(Object change listings)
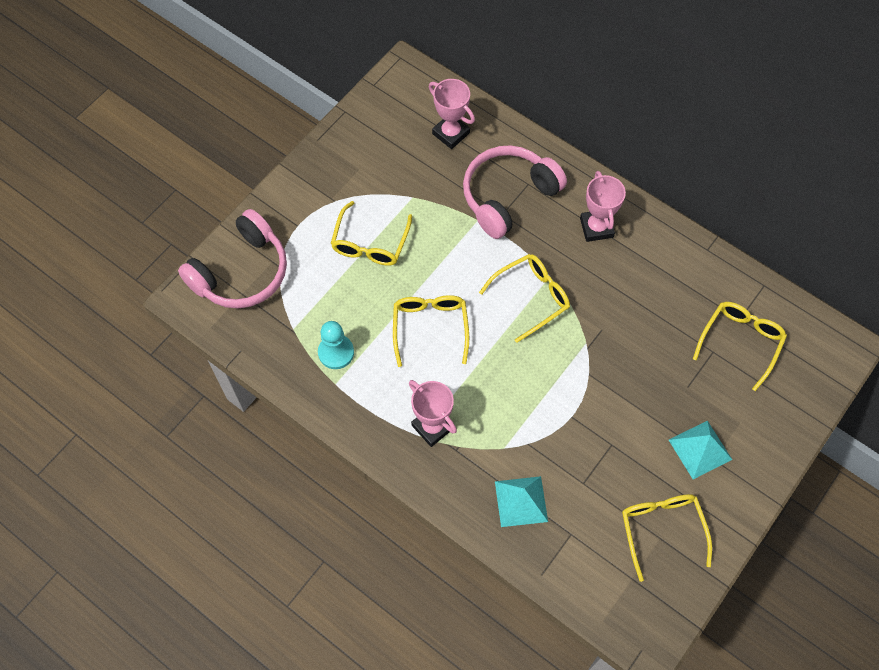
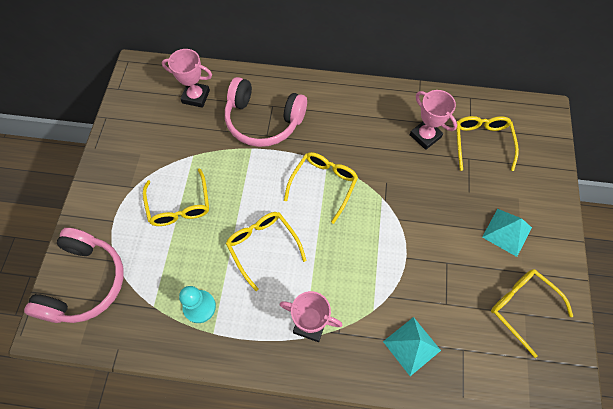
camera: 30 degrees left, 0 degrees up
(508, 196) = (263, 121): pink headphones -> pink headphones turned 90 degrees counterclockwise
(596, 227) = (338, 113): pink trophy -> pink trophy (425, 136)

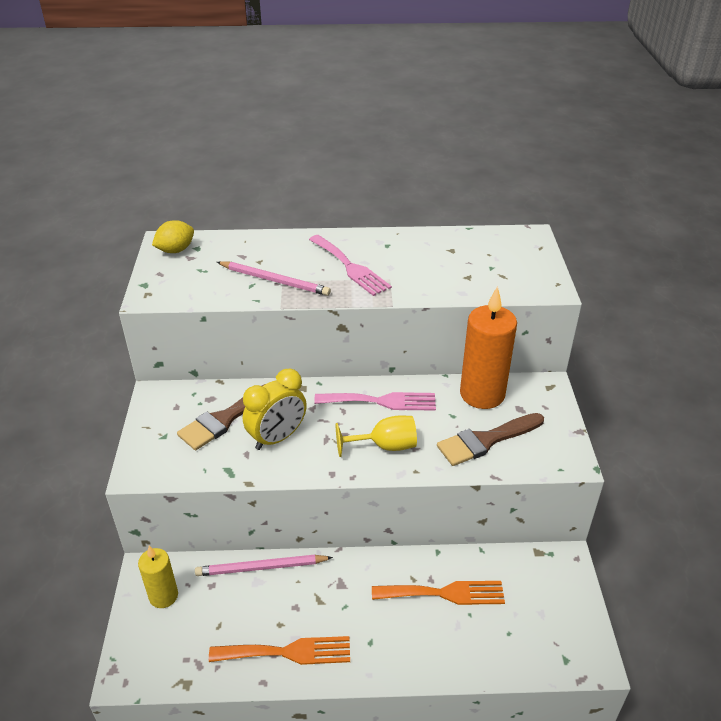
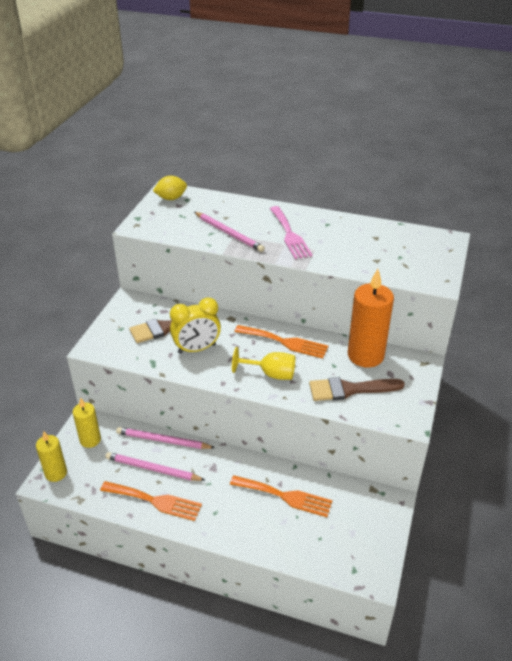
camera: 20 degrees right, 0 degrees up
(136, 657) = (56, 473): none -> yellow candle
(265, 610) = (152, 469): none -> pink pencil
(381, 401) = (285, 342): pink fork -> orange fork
--
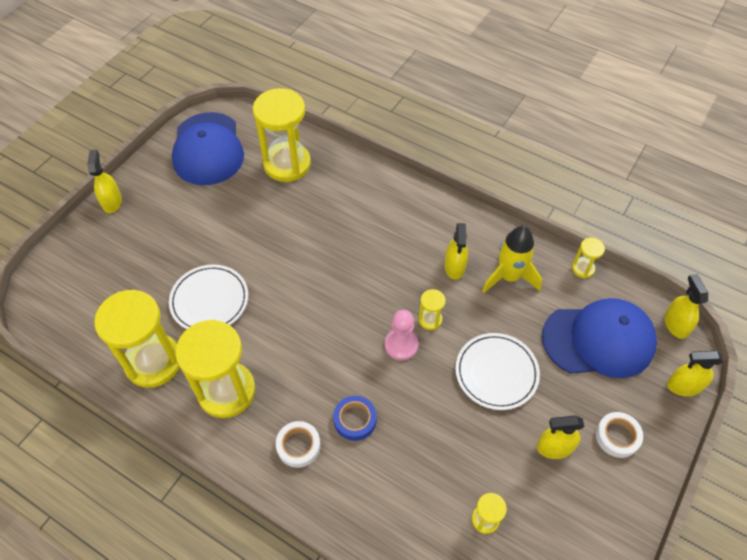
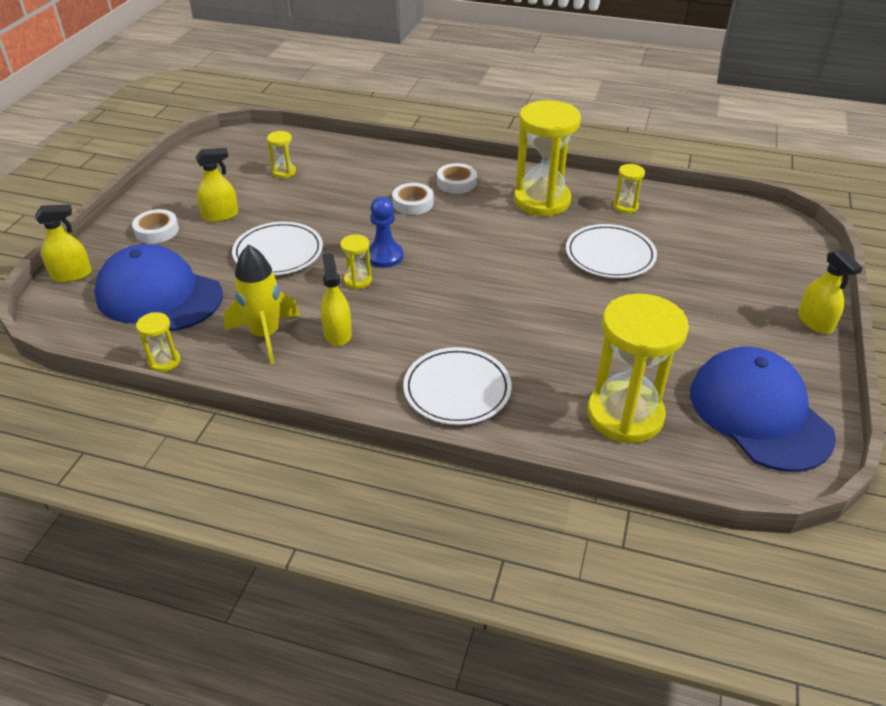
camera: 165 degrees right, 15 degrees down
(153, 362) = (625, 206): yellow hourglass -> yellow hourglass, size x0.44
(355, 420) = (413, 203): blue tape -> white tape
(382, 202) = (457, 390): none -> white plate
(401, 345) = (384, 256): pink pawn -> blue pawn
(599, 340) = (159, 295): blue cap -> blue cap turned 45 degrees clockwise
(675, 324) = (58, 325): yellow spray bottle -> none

## What to do
Repeat exactly, and only, the entries from the line with "camera: 30 degrees left, 0 degrees up" through the line with "(381, 401) = (285, 342): pink". Pictures are skipped.

## Task answer
camera: 30 degrees left, 0 degrees up
(508, 196) = (263, 121): pink headphones -> pink headphones turned 90 degrees counterclockwise
(596, 227) = (338, 113): pink trophy -> pink trophy (425, 136)

camera: 20 degrees right, 0 degrees up
(136, 657) = (56, 473): none -> yellow candle
(265, 610) = (152, 469): none -> pink pencil
(381, 401) = (285, 342): pink fork -> orange fork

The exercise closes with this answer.